Task requirements> Keep every line in which "appeared" occurs and drop the rest of the data.

*** Dataset extract Section Begins ***

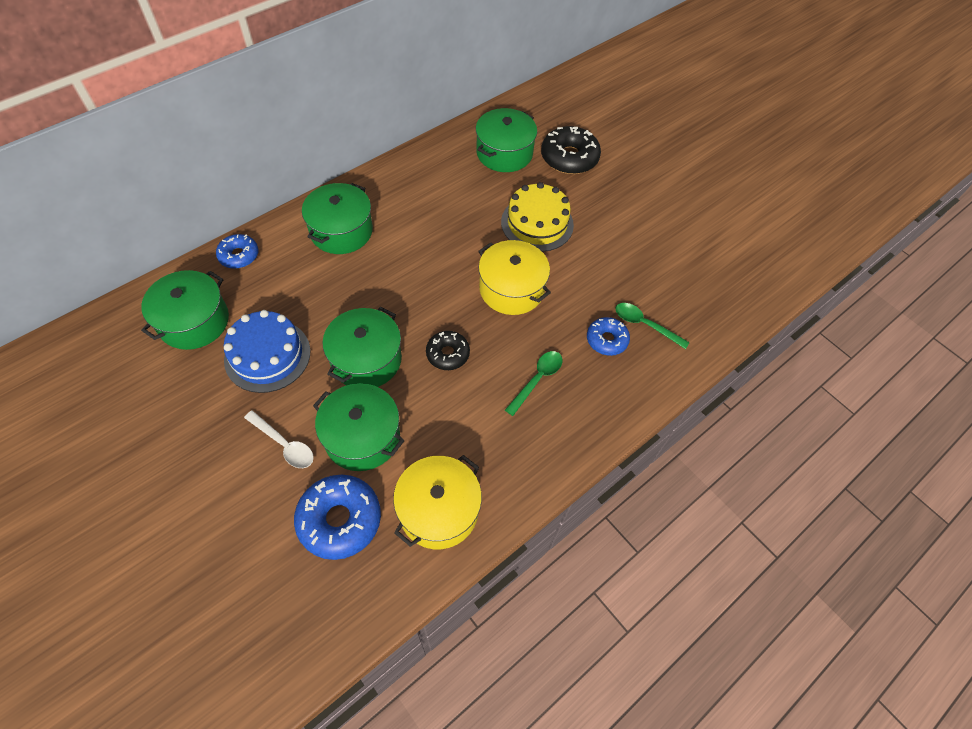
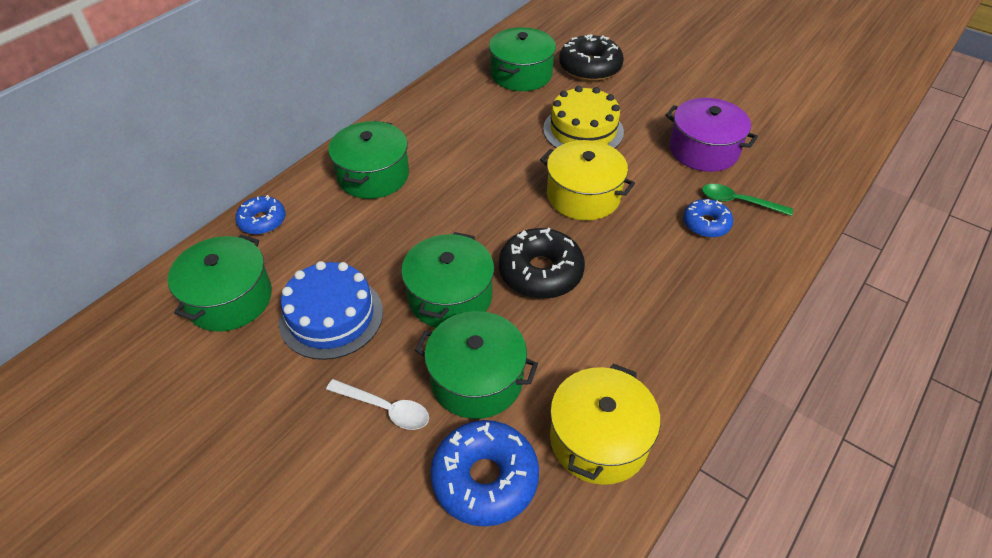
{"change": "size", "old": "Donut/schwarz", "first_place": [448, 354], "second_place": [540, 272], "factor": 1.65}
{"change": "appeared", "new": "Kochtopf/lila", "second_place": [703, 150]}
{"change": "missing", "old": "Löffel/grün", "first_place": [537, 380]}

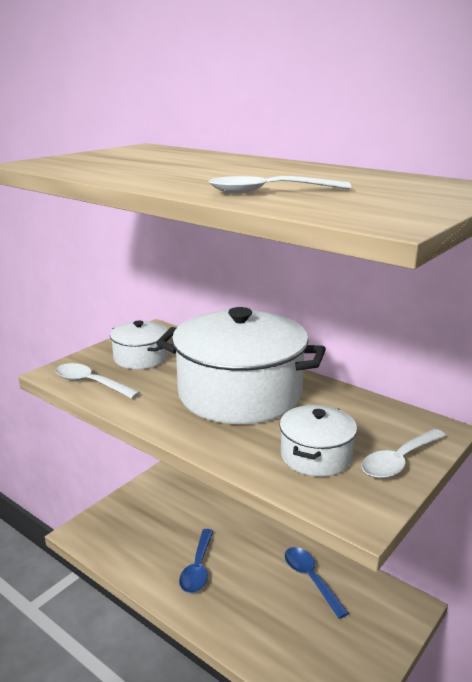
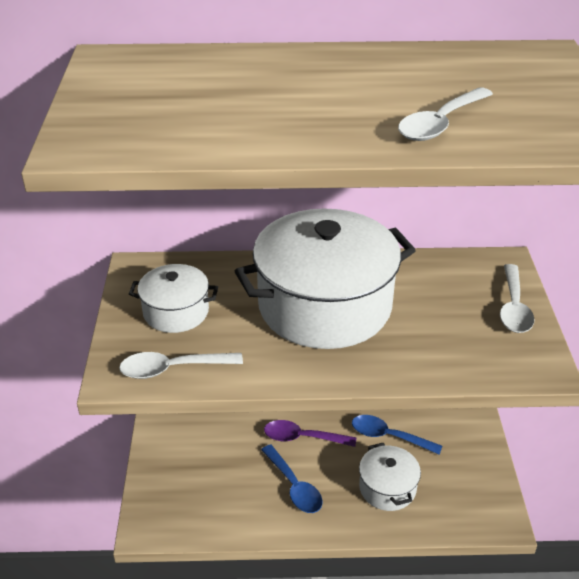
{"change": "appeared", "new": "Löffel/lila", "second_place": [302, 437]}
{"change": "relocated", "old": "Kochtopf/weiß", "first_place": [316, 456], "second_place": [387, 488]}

*** Dataset extract Section Ends ***

Solution to this task>
{"change": "appeared", "new": "Kochtopf/lila", "second_place": [703, 150]}
{"change": "appeared", "new": "Löffel/lila", "second_place": [302, 437]}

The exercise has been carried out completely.